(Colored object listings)

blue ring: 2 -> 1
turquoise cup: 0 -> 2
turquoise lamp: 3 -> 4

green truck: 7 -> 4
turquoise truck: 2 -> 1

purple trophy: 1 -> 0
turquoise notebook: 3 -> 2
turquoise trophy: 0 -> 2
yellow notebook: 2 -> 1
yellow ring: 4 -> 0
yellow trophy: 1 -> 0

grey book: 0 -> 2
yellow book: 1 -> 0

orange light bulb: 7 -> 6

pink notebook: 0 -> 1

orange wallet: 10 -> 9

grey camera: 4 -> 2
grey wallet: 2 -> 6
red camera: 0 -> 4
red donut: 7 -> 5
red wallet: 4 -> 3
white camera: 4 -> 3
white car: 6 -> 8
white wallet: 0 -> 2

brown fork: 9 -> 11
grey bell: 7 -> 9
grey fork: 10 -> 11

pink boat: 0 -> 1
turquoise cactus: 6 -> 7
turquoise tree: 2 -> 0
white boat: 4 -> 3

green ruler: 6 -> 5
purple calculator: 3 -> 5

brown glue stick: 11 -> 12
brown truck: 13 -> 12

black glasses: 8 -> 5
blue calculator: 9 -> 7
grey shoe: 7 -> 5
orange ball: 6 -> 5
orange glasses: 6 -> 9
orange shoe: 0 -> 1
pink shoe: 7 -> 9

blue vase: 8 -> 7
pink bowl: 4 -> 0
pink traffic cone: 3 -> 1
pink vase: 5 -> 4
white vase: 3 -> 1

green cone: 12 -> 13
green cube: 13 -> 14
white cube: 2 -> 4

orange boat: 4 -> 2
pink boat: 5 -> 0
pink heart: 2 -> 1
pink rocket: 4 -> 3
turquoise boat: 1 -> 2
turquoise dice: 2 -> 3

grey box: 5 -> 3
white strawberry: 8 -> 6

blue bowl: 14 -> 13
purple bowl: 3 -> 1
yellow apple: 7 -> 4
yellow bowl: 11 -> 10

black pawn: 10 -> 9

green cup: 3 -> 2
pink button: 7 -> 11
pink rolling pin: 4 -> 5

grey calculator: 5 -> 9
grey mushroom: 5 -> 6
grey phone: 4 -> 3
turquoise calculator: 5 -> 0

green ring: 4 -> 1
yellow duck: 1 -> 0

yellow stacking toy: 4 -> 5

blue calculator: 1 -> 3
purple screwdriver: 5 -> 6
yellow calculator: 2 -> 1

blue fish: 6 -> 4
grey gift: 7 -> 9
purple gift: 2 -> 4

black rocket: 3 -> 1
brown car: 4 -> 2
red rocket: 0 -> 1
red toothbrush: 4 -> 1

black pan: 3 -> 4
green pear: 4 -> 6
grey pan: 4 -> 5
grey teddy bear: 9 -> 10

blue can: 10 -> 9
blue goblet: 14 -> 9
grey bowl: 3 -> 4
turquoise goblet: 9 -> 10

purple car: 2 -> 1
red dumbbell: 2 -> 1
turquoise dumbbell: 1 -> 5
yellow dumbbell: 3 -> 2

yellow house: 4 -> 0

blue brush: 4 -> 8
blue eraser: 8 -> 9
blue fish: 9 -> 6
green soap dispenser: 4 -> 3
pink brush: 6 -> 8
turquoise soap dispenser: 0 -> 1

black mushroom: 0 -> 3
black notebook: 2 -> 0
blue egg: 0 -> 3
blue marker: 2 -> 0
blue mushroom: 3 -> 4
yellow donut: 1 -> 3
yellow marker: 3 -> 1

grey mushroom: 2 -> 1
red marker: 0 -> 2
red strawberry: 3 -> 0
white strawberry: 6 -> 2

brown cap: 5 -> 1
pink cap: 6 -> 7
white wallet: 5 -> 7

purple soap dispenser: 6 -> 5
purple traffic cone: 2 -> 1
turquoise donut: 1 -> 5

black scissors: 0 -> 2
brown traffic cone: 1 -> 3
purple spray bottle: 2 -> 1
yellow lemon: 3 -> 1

Your instructions:
The data are to be transcribed in full, exactly as given.

Reply:
blue ring: 2 -> 1
turquoise cup: 0 -> 2
turquoise lamp: 3 -> 4

green truck: 7 -> 4
turquoise truck: 2 -> 1

purple trophy: 1 -> 0
turquoise notebook: 3 -> 2
turquoise trophy: 0 -> 2
yellow notebook: 2 -> 1
yellow ring: 4 -> 0
yellow trophy: 1 -> 0

grey book: 0 -> 2
yellow book: 1 -> 0

orange light bulb: 7 -> 6

pink notebook: 0 -> 1

orange wallet: 10 -> 9

grey camera: 4 -> 2
grey wallet: 2 -> 6
red camera: 0 -> 4
red donut: 7 -> 5
red wallet: 4 -> 3
white camera: 4 -> 3
white car: 6 -> 8
white wallet: 0 -> 2

brown fork: 9 -> 11
grey bell: 7 -> 9
grey fork: 10 -> 11

pink boat: 0 -> 1
turquoise cactus: 6 -> 7
turquoise tree: 2 -> 0
white boat: 4 -> 3

green ruler: 6 -> 5
purple calculator: 3 -> 5

brown glue stick: 11 -> 12
brown truck: 13 -> 12

black glasses: 8 -> 5
blue calculator: 9 -> 7
grey shoe: 7 -> 5
orange ball: 6 -> 5
orange glasses: 6 -> 9
orange shoe: 0 -> 1
pink shoe: 7 -> 9

blue vase: 8 -> 7
pink bowl: 4 -> 0
pink traffic cone: 3 -> 1
pink vase: 5 -> 4
white vase: 3 -> 1

green cone: 12 -> 13
green cube: 13 -> 14
white cube: 2 -> 4

orange boat: 4 -> 2
pink boat: 5 -> 0
pink heart: 2 -> 1
pink rocket: 4 -> 3
turquoise boat: 1 -> 2
turquoise dice: 2 -> 3

grey box: 5 -> 3
white strawberry: 8 -> 6

blue bowl: 14 -> 13
purple bowl: 3 -> 1
yellow apple: 7 -> 4
yellow bowl: 11 -> 10

black pawn: 10 -> 9

green cup: 3 -> 2
pink button: 7 -> 11
pink rolling pin: 4 -> 5

grey calculator: 5 -> 9
grey mushroom: 5 -> 6
grey phone: 4 -> 3
turquoise calculator: 5 -> 0

green ring: 4 -> 1
yellow duck: 1 -> 0

yellow stacking toy: 4 -> 5

blue calculator: 1 -> 3
purple screwdriver: 5 -> 6
yellow calculator: 2 -> 1

blue fish: 6 -> 4
grey gift: 7 -> 9
purple gift: 2 -> 4

black rocket: 3 -> 1
brown car: 4 -> 2
red rocket: 0 -> 1
red toothbrush: 4 -> 1

black pan: 3 -> 4
green pear: 4 -> 6
grey pan: 4 -> 5
grey teddy bear: 9 -> 10

blue can: 10 -> 9
blue goblet: 14 -> 9
grey bowl: 3 -> 4
turquoise goblet: 9 -> 10

purple car: 2 -> 1
red dumbbell: 2 -> 1
turquoise dumbbell: 1 -> 5
yellow dumbbell: 3 -> 2

yellow house: 4 -> 0

blue brush: 4 -> 8
blue eraser: 8 -> 9
blue fish: 9 -> 6
green soap dispenser: 4 -> 3
pink brush: 6 -> 8
turquoise soap dispenser: 0 -> 1

black mushroom: 0 -> 3
black notebook: 2 -> 0
blue egg: 0 -> 3
blue marker: 2 -> 0
blue mushroom: 3 -> 4
yellow donut: 1 -> 3
yellow marker: 3 -> 1

grey mushroom: 2 -> 1
red marker: 0 -> 2
red strawberry: 3 -> 0
white strawberry: 6 -> 2

brown cap: 5 -> 1
pink cap: 6 -> 7
white wallet: 5 -> 7

purple soap dispenser: 6 -> 5
purple traffic cone: 2 -> 1
turquoise donut: 1 -> 5

black scissors: 0 -> 2
brown traffic cone: 1 -> 3
purple spray bottle: 2 -> 1
yellow lemon: 3 -> 1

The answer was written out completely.